- _Activity_
From the line containing "yellow wallet [523,619,624,718]" through the last line of the entries, set down every line exactly and add nothing.

- _The records_
╭──

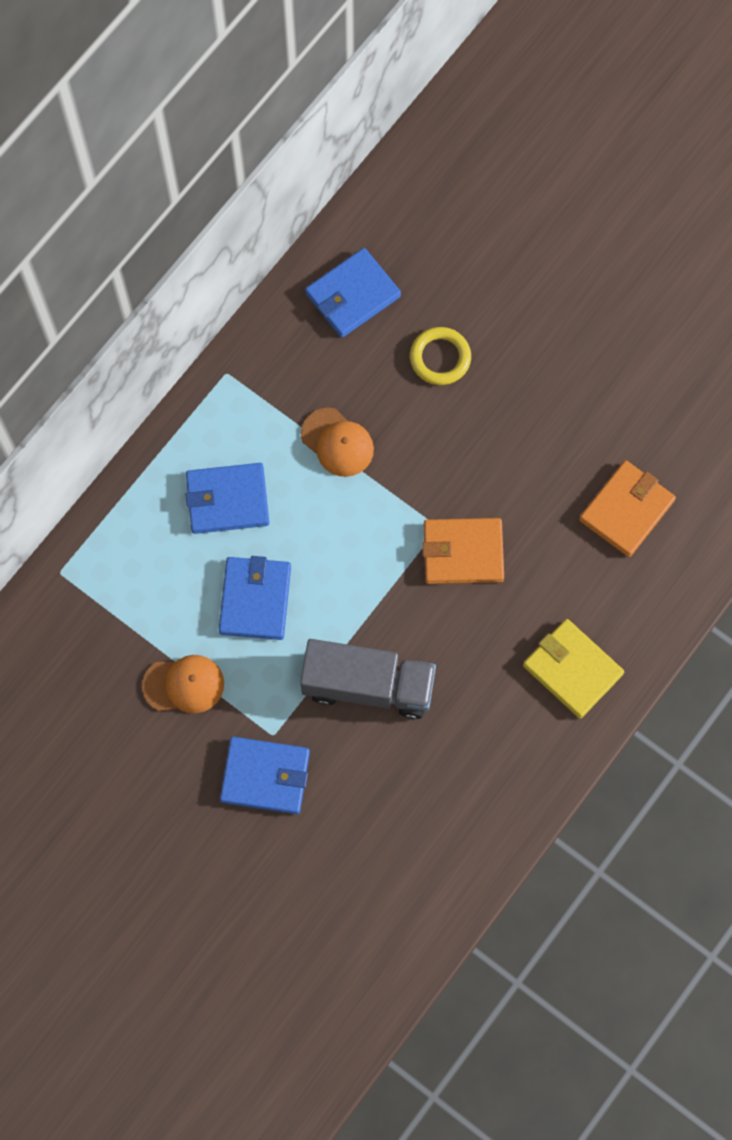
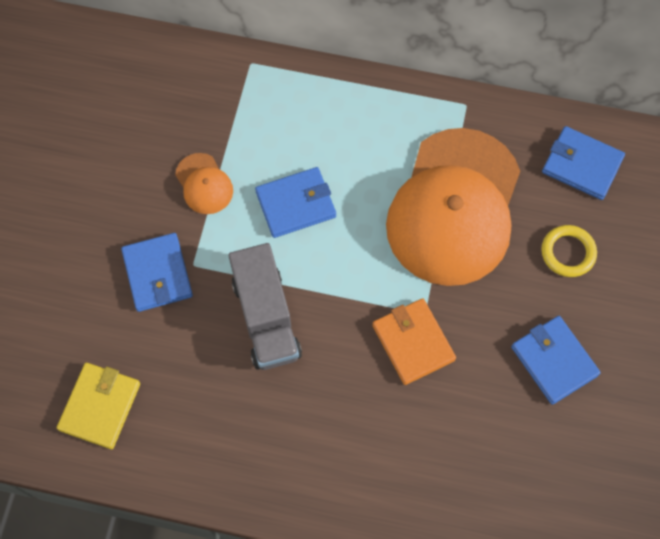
camera: 65 degrees right, 5 degrees down
blue wallet [185,463,269,534] -> blue wallet moved to [511,316,601,405]
orange cap [301,408,374,477] -> orange cap [386,128,520,286], size x2.47
yellow wallet [523,619,624,718] -> yellow wallet moved to [57,363,140,449]
orange wallet [579,460,676,557] -> none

╰──

- _Exercise solution_
yellow wallet [523,619,624,718] -> yellow wallet moved to [57,363,140,449]
orange wallet [579,460,676,557] -> none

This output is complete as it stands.